--- Instructions to follow ---
Copy out the stretch of rows from the one containing "pink arrow: rotated 105" through the one containing "pink semicircle at", swapping "counterclockwise" for "anticlockwise" and keeping everything else the same.

****

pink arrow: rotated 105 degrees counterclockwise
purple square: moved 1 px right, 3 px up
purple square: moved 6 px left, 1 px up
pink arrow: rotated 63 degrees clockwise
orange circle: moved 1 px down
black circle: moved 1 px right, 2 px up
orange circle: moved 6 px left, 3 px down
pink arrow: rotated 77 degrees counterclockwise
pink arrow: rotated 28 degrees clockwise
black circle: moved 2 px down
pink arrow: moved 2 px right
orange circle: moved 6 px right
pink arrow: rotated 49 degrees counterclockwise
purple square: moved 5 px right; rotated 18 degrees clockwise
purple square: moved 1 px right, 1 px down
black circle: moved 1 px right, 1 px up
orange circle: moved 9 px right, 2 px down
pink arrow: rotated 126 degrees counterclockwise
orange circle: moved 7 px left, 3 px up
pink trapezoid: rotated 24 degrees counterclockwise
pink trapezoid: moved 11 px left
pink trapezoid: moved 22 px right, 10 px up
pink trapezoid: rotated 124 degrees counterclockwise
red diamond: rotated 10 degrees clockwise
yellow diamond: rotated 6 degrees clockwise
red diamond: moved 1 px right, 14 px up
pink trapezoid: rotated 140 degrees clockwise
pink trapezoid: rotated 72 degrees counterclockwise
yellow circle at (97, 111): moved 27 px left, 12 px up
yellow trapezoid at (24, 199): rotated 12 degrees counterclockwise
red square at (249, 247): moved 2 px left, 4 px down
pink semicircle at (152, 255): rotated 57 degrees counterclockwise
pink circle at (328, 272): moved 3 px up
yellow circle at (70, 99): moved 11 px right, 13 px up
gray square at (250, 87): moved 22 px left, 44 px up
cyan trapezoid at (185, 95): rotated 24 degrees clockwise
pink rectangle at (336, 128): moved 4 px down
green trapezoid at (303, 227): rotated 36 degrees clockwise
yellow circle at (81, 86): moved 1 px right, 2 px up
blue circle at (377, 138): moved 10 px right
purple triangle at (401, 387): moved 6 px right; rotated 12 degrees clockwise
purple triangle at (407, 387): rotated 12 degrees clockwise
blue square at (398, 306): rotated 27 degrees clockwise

****

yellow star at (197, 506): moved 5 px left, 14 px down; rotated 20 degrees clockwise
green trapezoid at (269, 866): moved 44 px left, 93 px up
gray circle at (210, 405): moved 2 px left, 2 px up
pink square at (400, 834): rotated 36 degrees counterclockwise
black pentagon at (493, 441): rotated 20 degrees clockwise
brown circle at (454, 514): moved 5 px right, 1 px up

****

--- Result for this task ---
pink arrow: rotated 105 degrees anticlockwise
purple square: moved 1 px right, 3 px up
purple square: moved 6 px left, 1 px up
pink arrow: rotated 63 degrees clockwise
orange circle: moved 1 px down
black circle: moved 1 px right, 2 px up
orange circle: moved 6 px left, 3 px down
pink arrow: rotated 77 degrees anticlockwise
pink arrow: rotated 28 degrees clockwise
black circle: moved 2 px down
pink arrow: moved 2 px right
orange circle: moved 6 px right
pink arrow: rotated 49 degrees anticlockwise
purple square: moved 5 px right; rotated 18 degrees clockwise
purple square: moved 1 px right, 1 px down
black circle: moved 1 px right, 1 px up
orange circle: moved 9 px right, 2 px down
pink arrow: rotated 126 degrees anticlockwise
orange circle: moved 7 px left, 3 px up
pink trapezoid: rotated 24 degrees anticlockwise
pink trapezoid: moved 11 px left
pink trapezoid: moved 22 px right, 10 px up
pink trapezoid: rotated 124 degrees anticlockwise
red diamond: rotated 10 degrees clockwise
yellow diamond: rotated 6 degrees clockwise
red diamond: moved 1 px right, 14 px up
pink trapezoid: rotated 140 degrees clockwise
pink trapezoid: rotated 72 degrees anticlockwise
yellow circle at (97, 111): moved 27 px left, 12 px up
yellow trapezoid at (24, 199): rotated 12 degrees anticlockwise
red square at (249, 247): moved 2 px left, 4 px down
pink semicircle at (152, 255): rotated 57 degrees anticlockwise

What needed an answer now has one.